Exercise directions
Keep the pictures out. Write out every line of the listing exactly.

------------------------------------

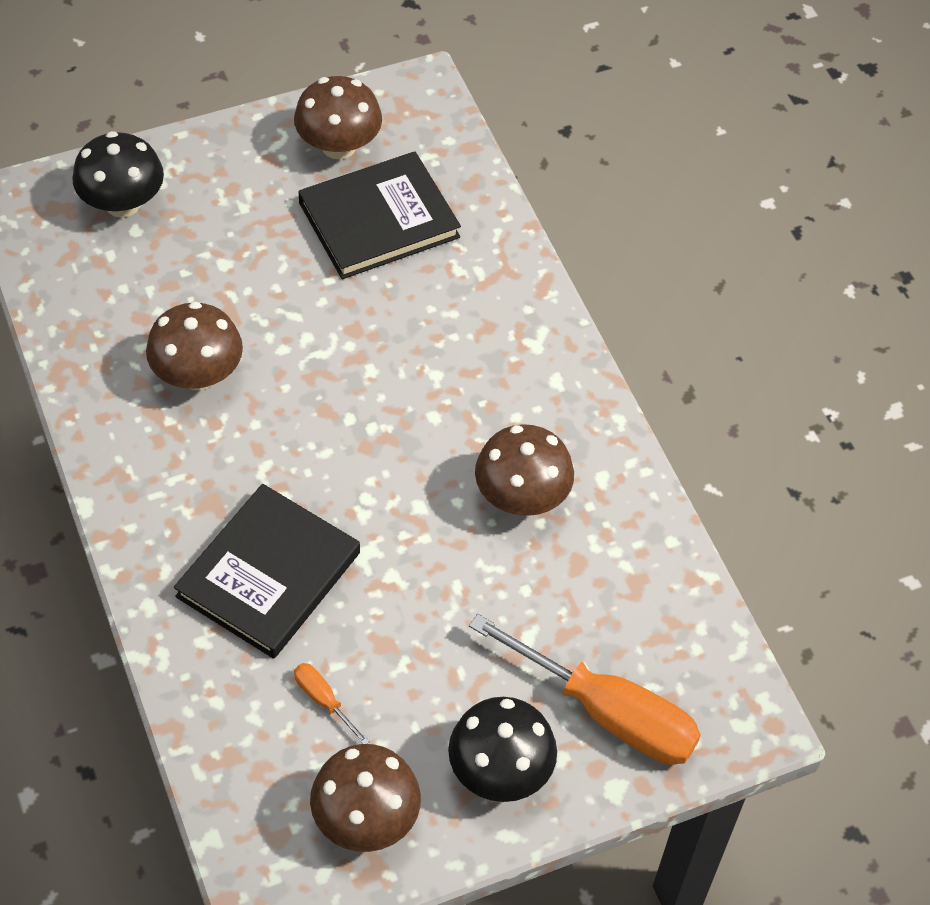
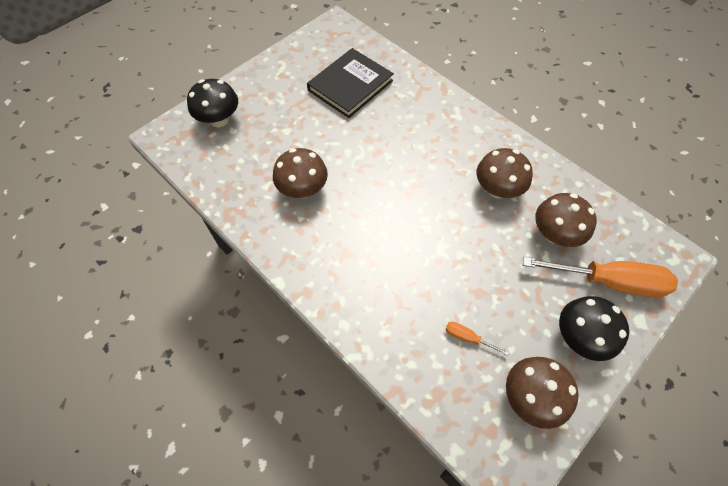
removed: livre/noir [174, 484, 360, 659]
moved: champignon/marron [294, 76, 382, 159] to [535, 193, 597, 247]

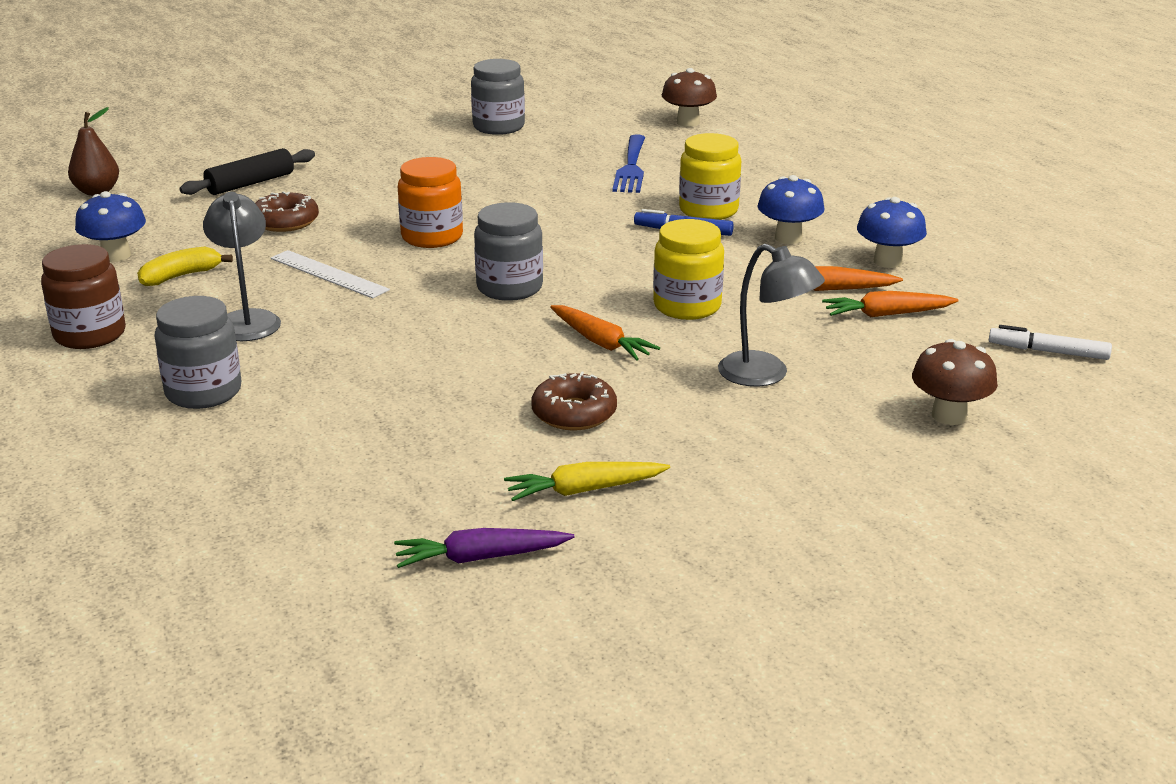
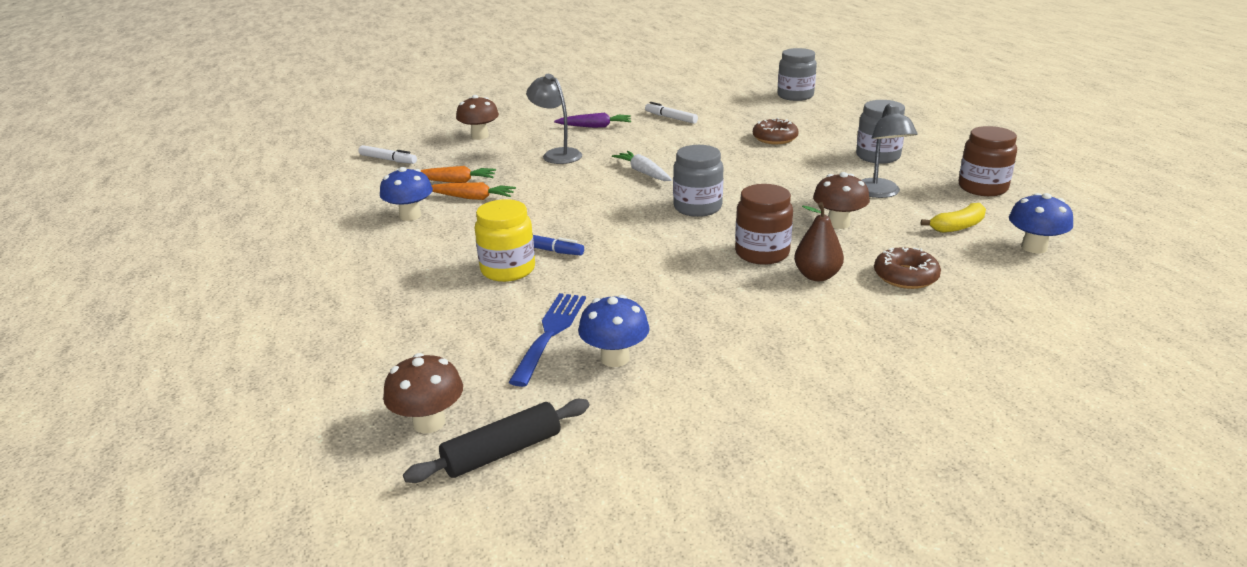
removed: bocal/jaune [653, 219, 724, 320]
moved: poire/marron [68, 107, 119, 196] to [794, 202, 844, 281]; rouleau à pâtisserie/noir [179, 148, 315, 195] to [403, 399, 589, 483]; carotte/violet [394, 528, 575, 568] to [554, 113, 631, 128]; bocal/gris [471, 59, 525, 135] to [777, 48, 817, 101]; beignet/marron [531, 371, 617, 430] to [753, 118, 799, 144]; champignon/bleu [757, 175, 825, 244] to [578, 295, 650, 367]
replaced: règle/blanc [271, 250, 390, 298] to champignon/marron [813, 172, 870, 229]; carotte/jaune [504, 462, 670, 501] to feutre/blanc [645, 102, 698, 124]
recoloured: bocal/orange [398, 157, 463, 248] to bocal/marron [735, 184, 793, 265]; carotte/orange [550, 305, 660, 360] to carotte/blanc [612, 151, 672, 181]

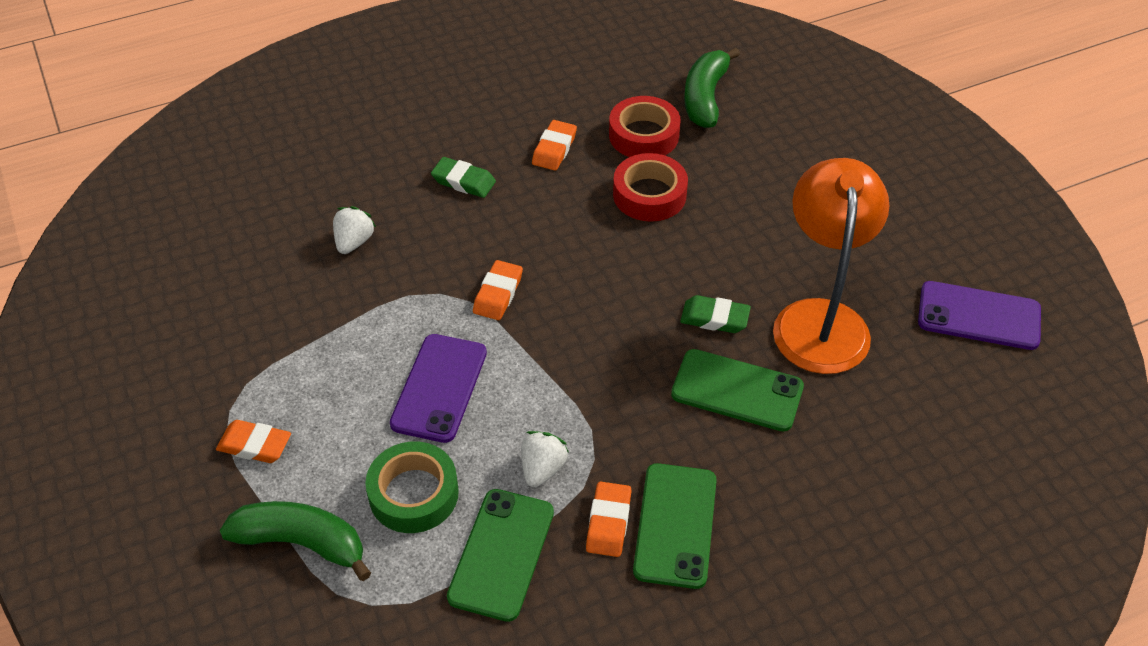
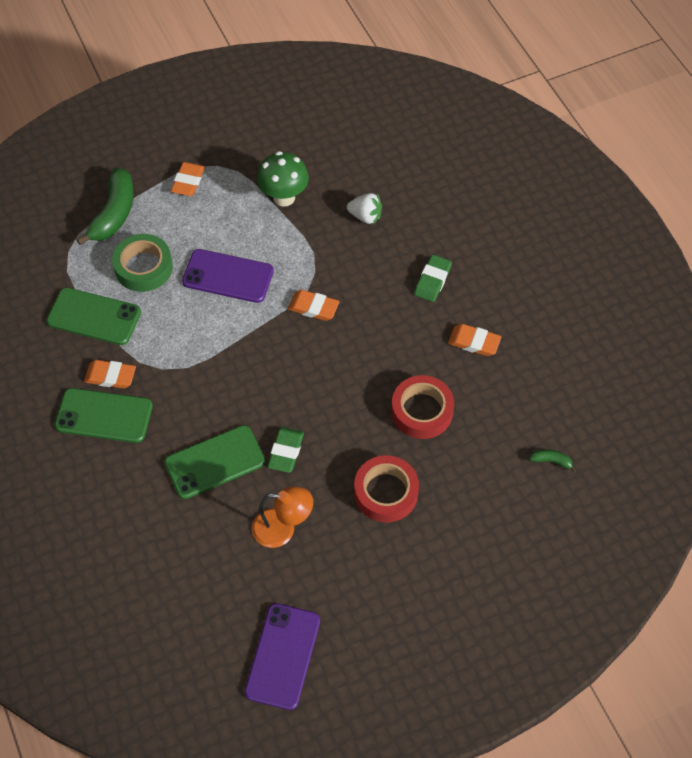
removed: fraise/blanc [521, 431, 569, 487]
added: champignon/vert [257, 151, 309, 207]
moved: ruban adhésif/rouge [609, 96, 681, 157] to [354, 455, 419, 522]
turned: téléphone/vert [671, 349, 804, 432] = [164, 425, 265, 499] 45 degrees clockwise
resized: banane/vert [684, 48, 740, 128] = [529, 450, 576, 472] x0.43; lampe/orange [773, 158, 889, 374] = [252, 486, 313, 548] x0.55

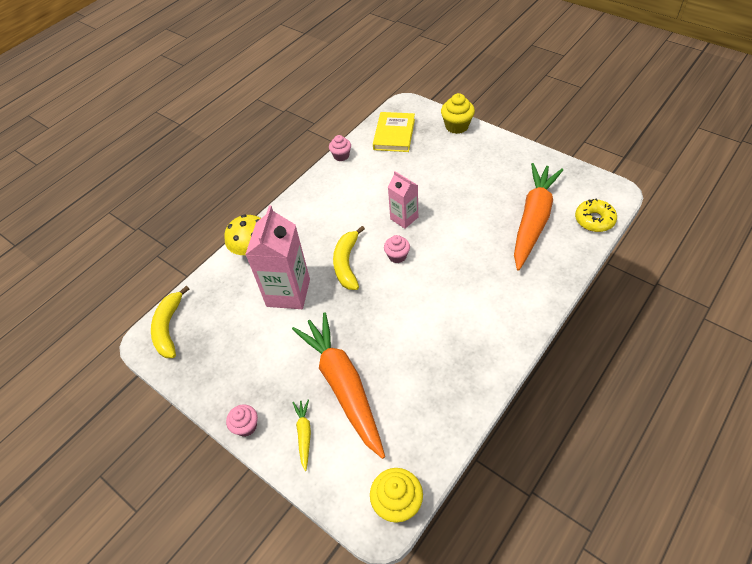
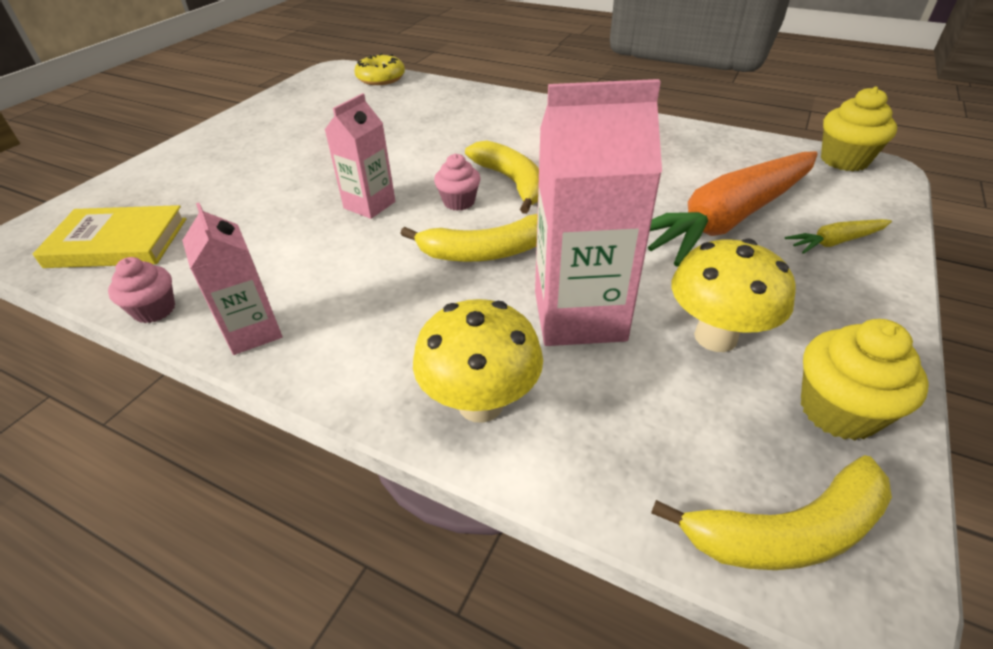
removed: muffin/rose [226, 405, 258, 437]; carotte/orange [514, 163, 563, 271]
added: brique de lait/rose [182, 203, 282, 355]; banane/jaune [465, 141, 539, 214]; champignon/jaune [672, 238, 796, 352]
moved: muffin/jaune [441, 93, 475, 134] to [801, 319, 929, 440]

------------------------------------

Solution for this task
removed: livre/noir [174, 484, 360, 659]
moved: champignon/marron [294, 76, 382, 159] to [535, 193, 597, 247]

removed: bocal/jaune [653, 219, 724, 320]
moved: poire/marron [68, 107, 119, 196] to [794, 202, 844, 281]; rouleau à pâtisserie/noir [179, 148, 315, 195] to [403, 399, 589, 483]; carotte/violet [394, 528, 575, 568] to [554, 113, 631, 128]; bocal/gris [471, 59, 525, 135] to [777, 48, 817, 101]; beignet/marron [531, 371, 617, 430] to [753, 118, 799, 144]; champignon/bleu [757, 175, 825, 244] to [578, 295, 650, 367]
replaced: règle/blanc [271, 250, 390, 298] to champignon/marron [813, 172, 870, 229]; carotte/jaune [504, 462, 670, 501] to feutre/blanc [645, 102, 698, 124]
recoloured: bocal/orange [398, 157, 463, 248] to bocal/marron [735, 184, 793, 265]; carotte/orange [550, 305, 660, 360] to carotte/blanc [612, 151, 672, 181]

removed: fraise/blanc [521, 431, 569, 487]
added: champignon/vert [257, 151, 309, 207]
moved: ruban adhésif/rouge [609, 96, 681, 157] to [354, 455, 419, 522]
turned: téléphone/vert [671, 349, 804, 432] = [164, 425, 265, 499] 45 degrees clockwise
resized: banane/vert [684, 48, 740, 128] = [529, 450, 576, 472] x0.43; lampe/orange [773, 158, 889, 374] = [252, 486, 313, 548] x0.55

removed: muffin/rose [226, 405, 258, 437]; carotte/orange [514, 163, 563, 271]
added: brique de lait/rose [182, 203, 282, 355]; banane/jaune [465, 141, 539, 214]; champignon/jaune [672, 238, 796, 352]
moved: muffin/jaune [441, 93, 475, 134] to [801, 319, 929, 440]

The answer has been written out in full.